### Activity
A faithful transcript of all the lines below, with no pictures, is the goal here.

### Information

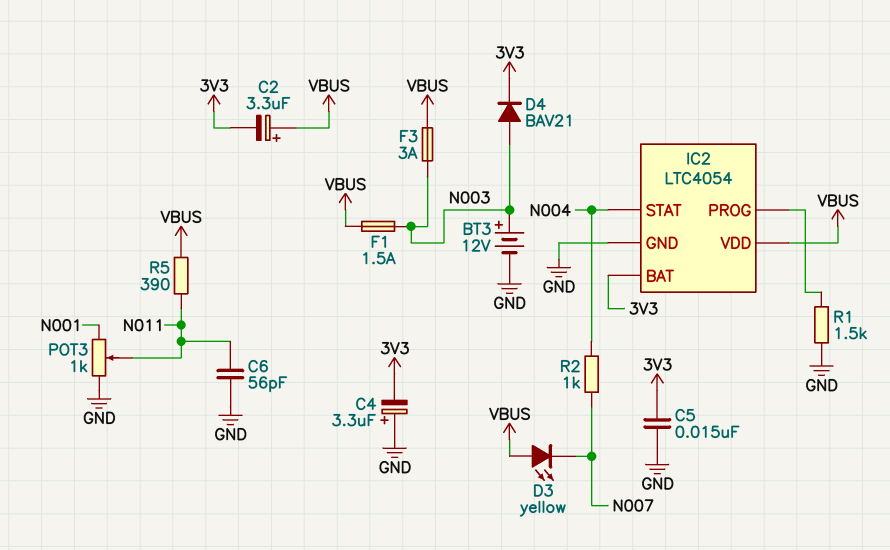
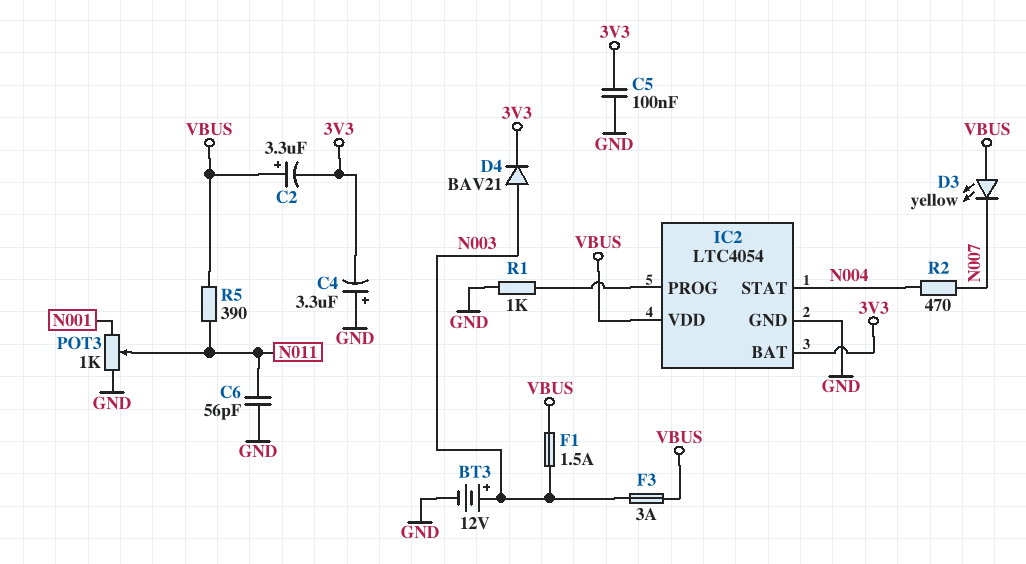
C5: 15nF (3V3, GND) -> 100nF (3V3, GND)
R1: 1.5k (GND, IC2/PROG) -> 1k (GND, IC2/PROG)
R2: 1k (N004, N007) -> 470 (N004, N007)

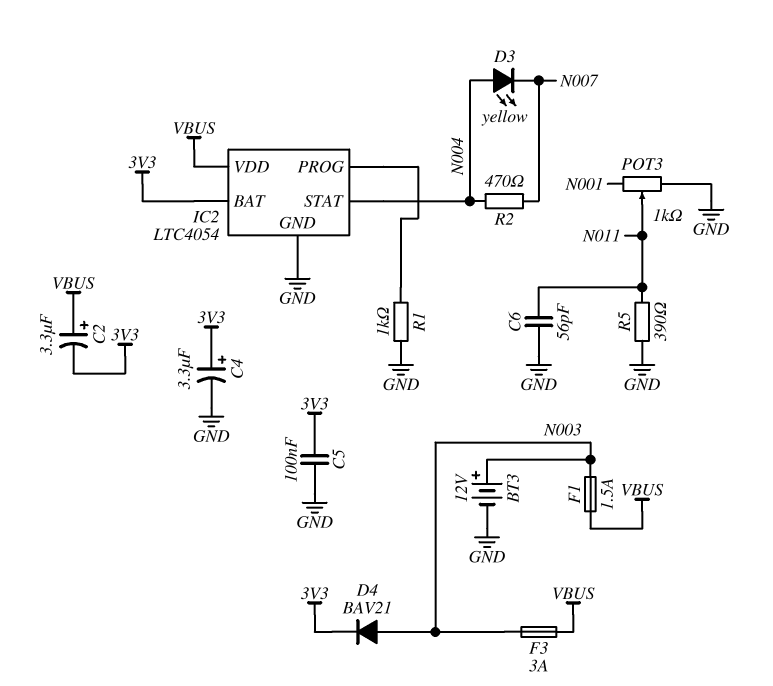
C4: 3.3uF (plus GND, minus 3V3) -> 3.3uF (plus 3V3, minus GND)
D3: LED yellow (A VBUS, K N007) -> LED yellow (A N004, K N007)
R5: 390 (N011, VBUS) -> 390 (GND, N011)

### Answer to the exercise
C5: 15nF (3V3, GND) -> 100nF (3V3, GND)
R1: 1.5k (GND, IC2/PROG) -> 1k (GND, IC2/PROG)
R2: 1k (N004, N007) -> 470 (N004, N007)

C4: 3.3uF (plus GND, minus 3V3) -> 3.3uF (plus 3V3, minus GND)
D3: LED yellow (A VBUS, K N007) -> LED yellow (A N004, K N007)
R5: 390 (N011, VBUS) -> 390 (GND, N011)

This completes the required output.